[Image sets with object changes]
^^^^^^^^

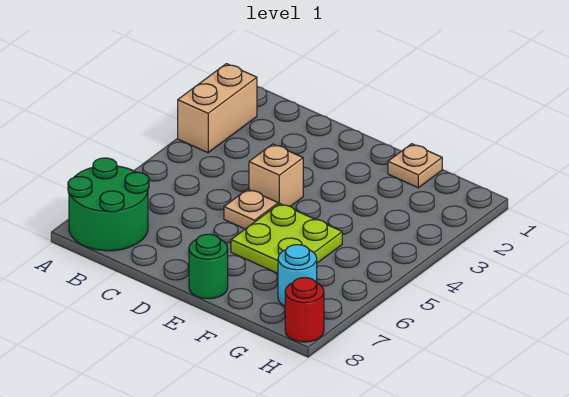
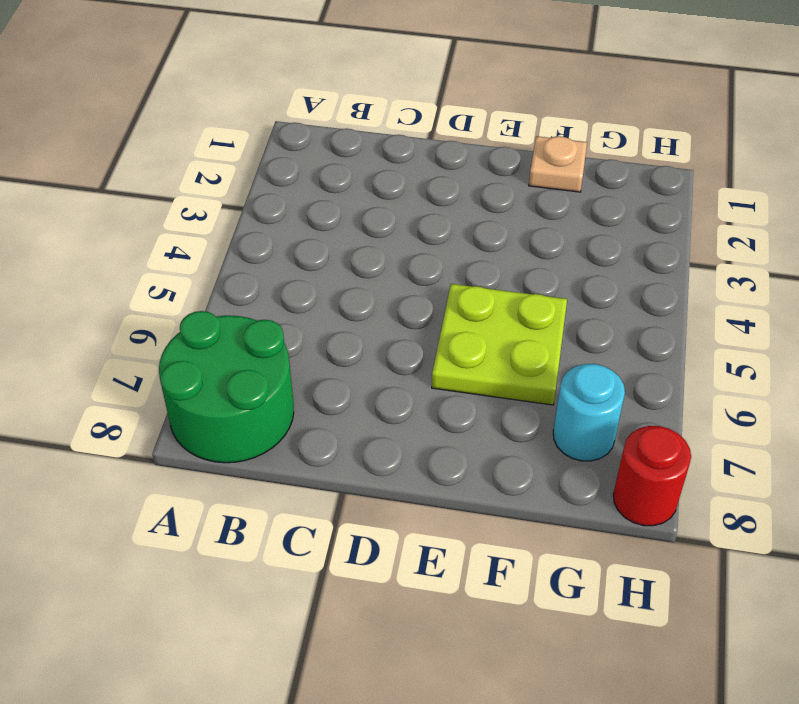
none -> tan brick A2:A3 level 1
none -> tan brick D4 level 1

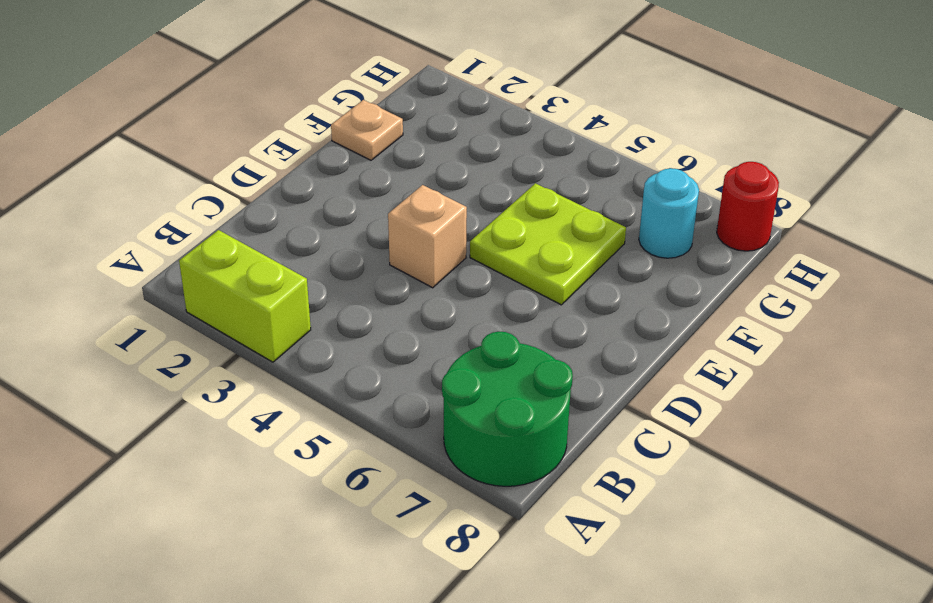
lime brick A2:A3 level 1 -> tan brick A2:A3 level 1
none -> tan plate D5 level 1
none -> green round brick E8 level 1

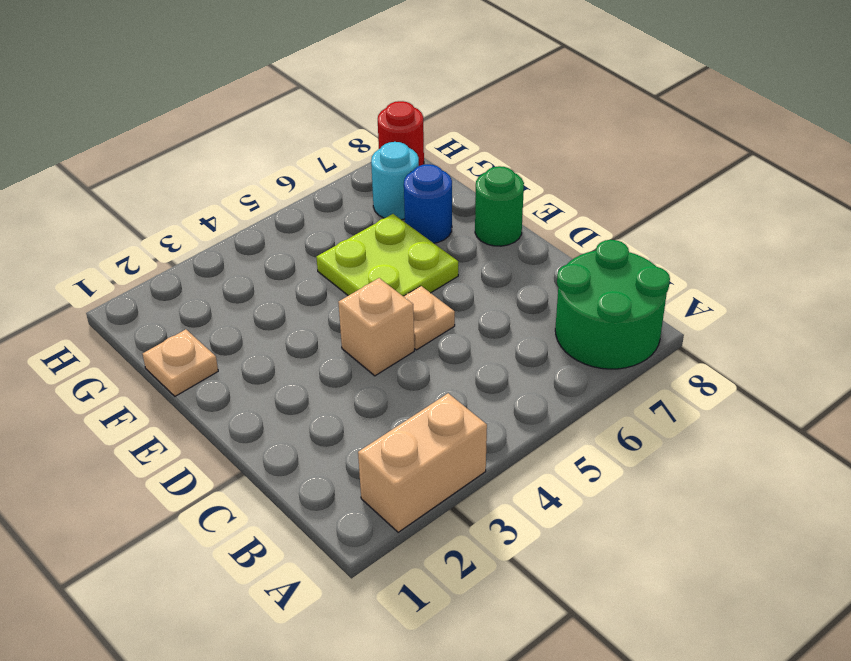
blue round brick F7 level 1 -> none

^^^^^^^^

**Exercise details**
Only lines containing the string "brick" belong in the answer; find them in the data above and copy them.

**Exercise output**
none -> tan brick A2:A3 level 1
none -> tan brick D4 level 1
lime brick A2:A3 level 1 -> tan brick A2:A3 level 1
none -> green round brick E8 level 1
blue round brick F7 level 1 -> none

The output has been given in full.